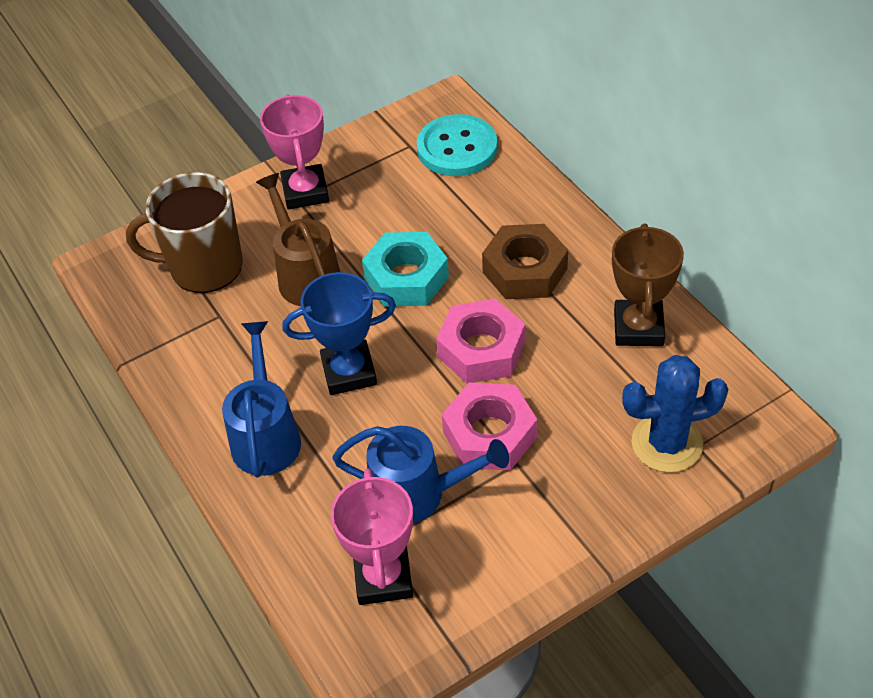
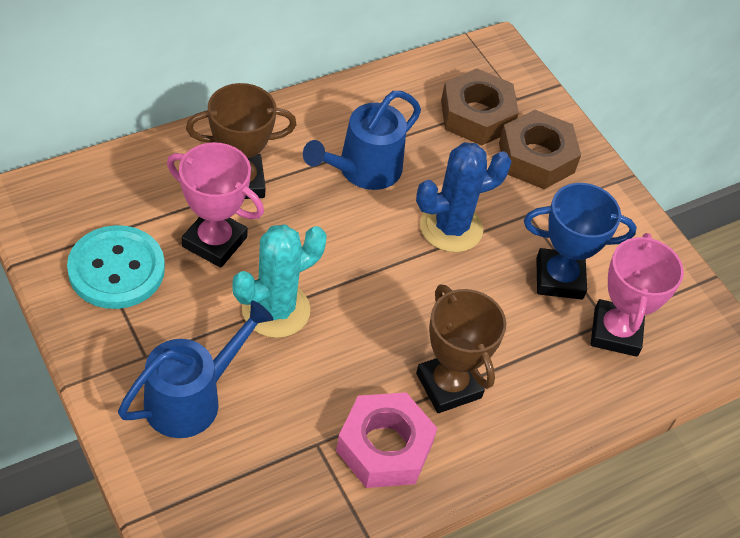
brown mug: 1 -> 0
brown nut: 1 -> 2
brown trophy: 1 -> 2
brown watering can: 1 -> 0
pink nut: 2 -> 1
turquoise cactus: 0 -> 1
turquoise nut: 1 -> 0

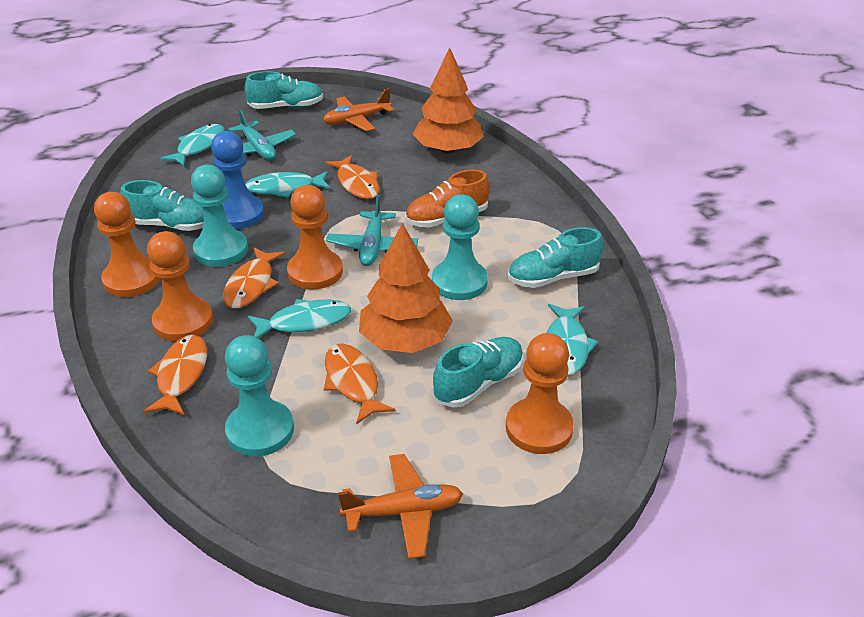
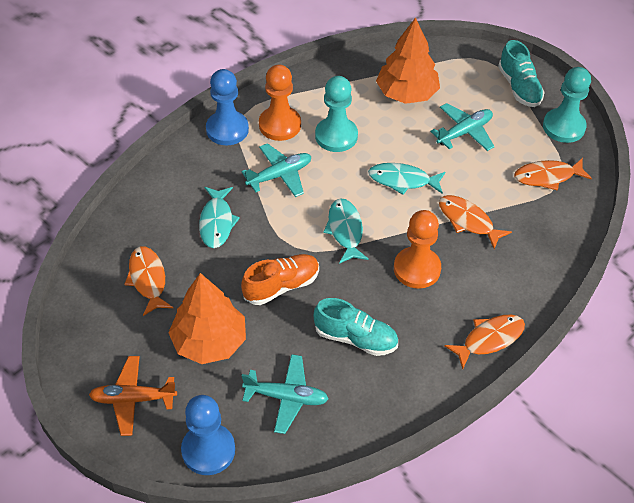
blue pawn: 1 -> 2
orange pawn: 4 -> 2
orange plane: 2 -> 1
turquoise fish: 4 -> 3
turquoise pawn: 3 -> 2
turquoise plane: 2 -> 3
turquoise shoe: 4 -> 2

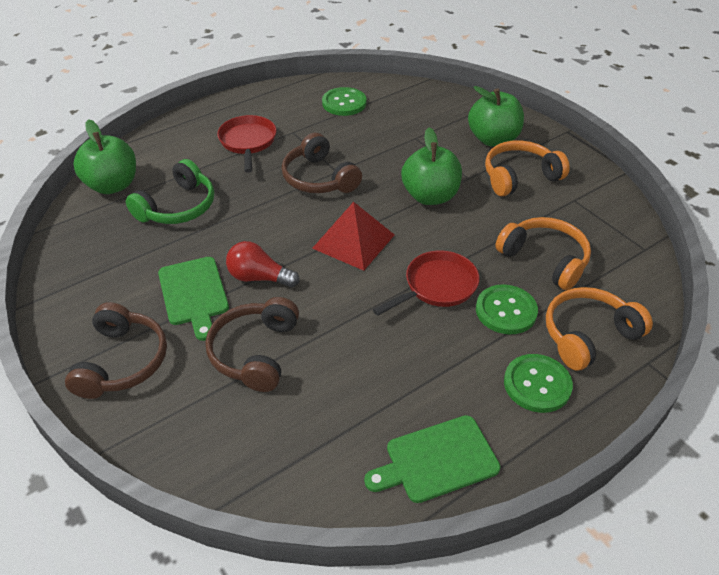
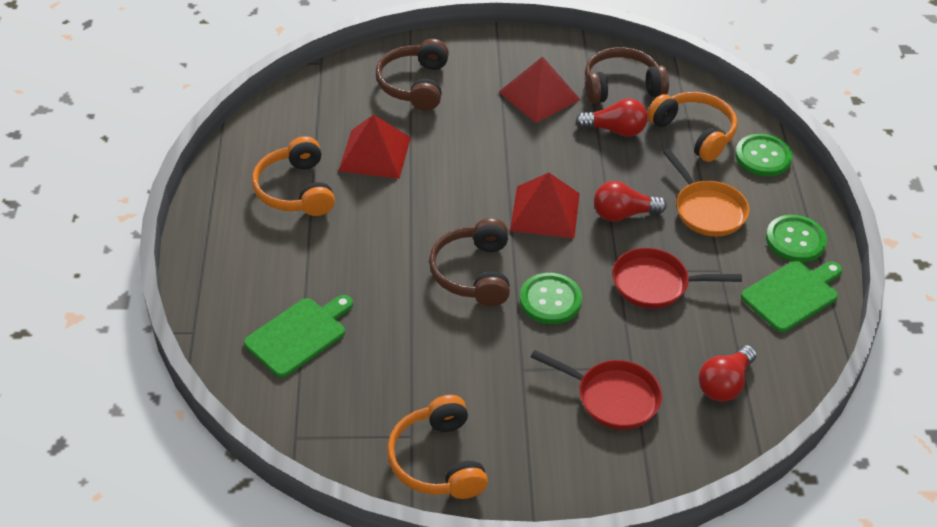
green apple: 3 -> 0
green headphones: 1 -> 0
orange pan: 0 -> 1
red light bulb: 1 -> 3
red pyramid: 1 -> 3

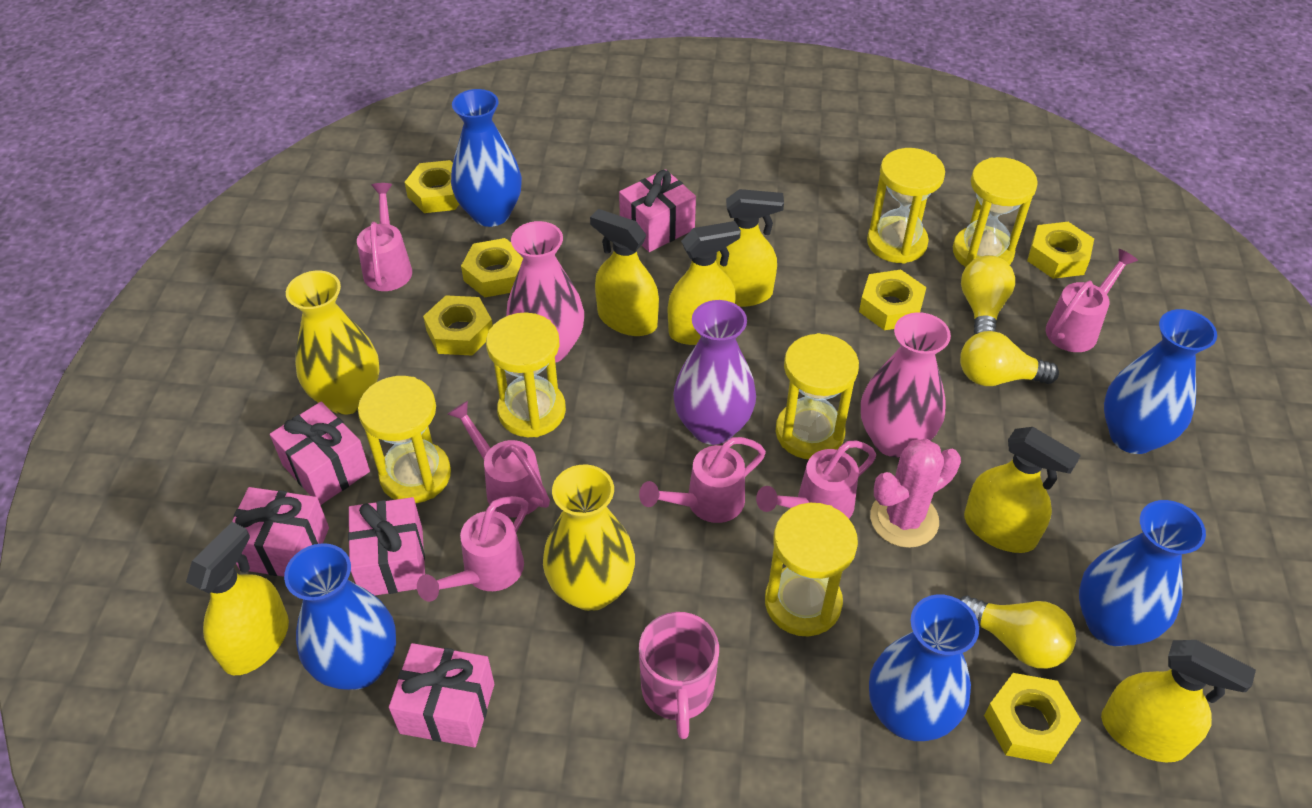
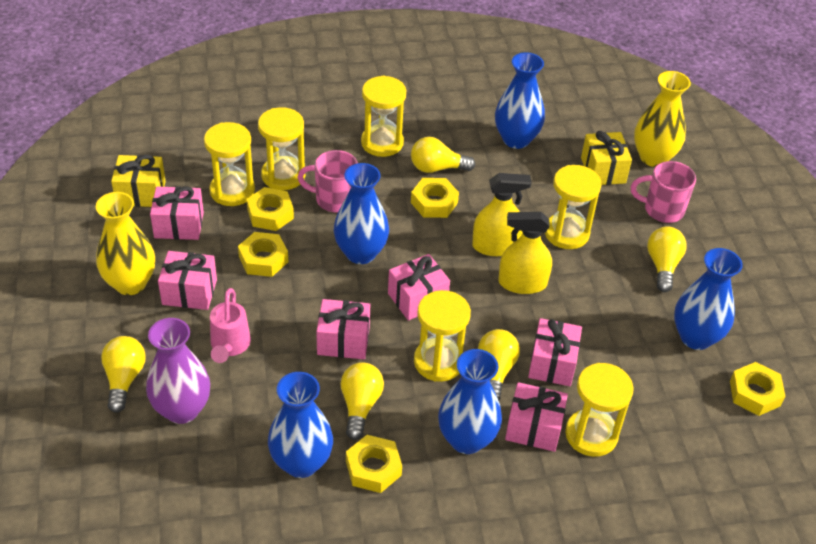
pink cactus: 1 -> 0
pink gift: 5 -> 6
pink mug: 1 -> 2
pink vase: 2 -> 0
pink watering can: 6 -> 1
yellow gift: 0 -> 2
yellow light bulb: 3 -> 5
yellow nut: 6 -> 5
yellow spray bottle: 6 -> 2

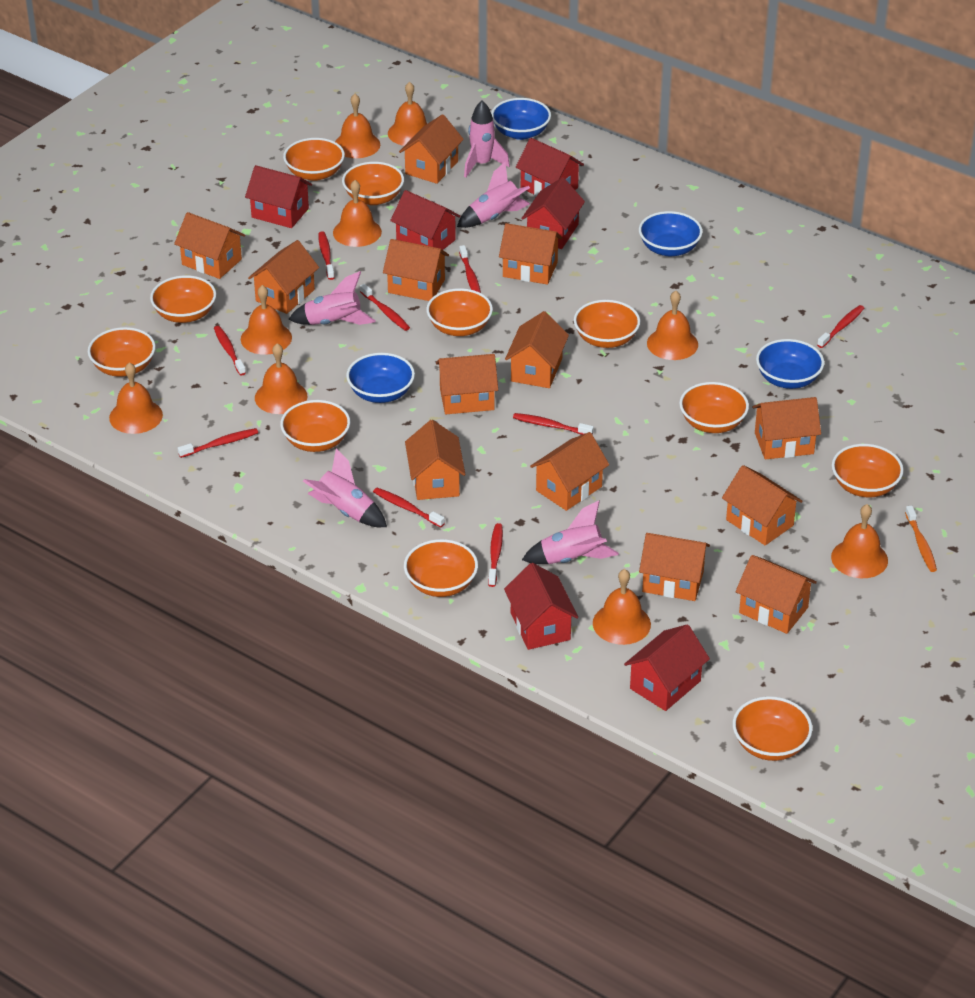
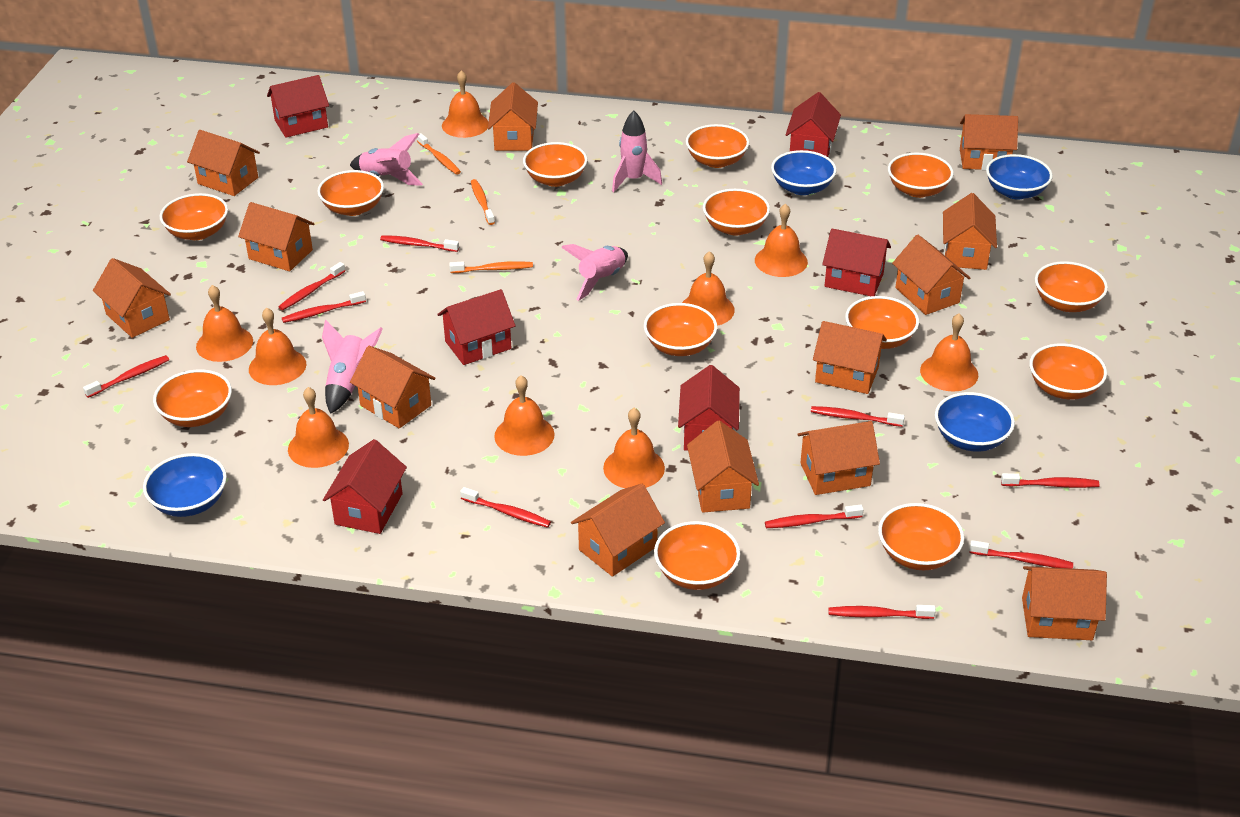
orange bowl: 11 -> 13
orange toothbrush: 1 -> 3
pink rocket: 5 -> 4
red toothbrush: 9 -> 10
+ + +
The answer is every line of the data, exactly as written, with the pictures dropped.

brown mug: 1 -> 0
brown nut: 1 -> 2
brown trophy: 1 -> 2
brown watering can: 1 -> 0
pink nut: 2 -> 1
turquoise cactus: 0 -> 1
turquoise nut: 1 -> 0

blue pawn: 1 -> 2
orange pawn: 4 -> 2
orange plane: 2 -> 1
turquoise fish: 4 -> 3
turquoise pawn: 3 -> 2
turquoise plane: 2 -> 3
turquoise shoe: 4 -> 2

green apple: 3 -> 0
green headphones: 1 -> 0
orange pan: 0 -> 1
red light bulb: 1 -> 3
red pyramid: 1 -> 3

pink cactus: 1 -> 0
pink gift: 5 -> 6
pink mug: 1 -> 2
pink vase: 2 -> 0
pink watering can: 6 -> 1
yellow gift: 0 -> 2
yellow light bulb: 3 -> 5
yellow nut: 6 -> 5
yellow spray bottle: 6 -> 2

orange bowl: 11 -> 13
orange toothbrush: 1 -> 3
pink rocket: 5 -> 4
red toothbrush: 9 -> 10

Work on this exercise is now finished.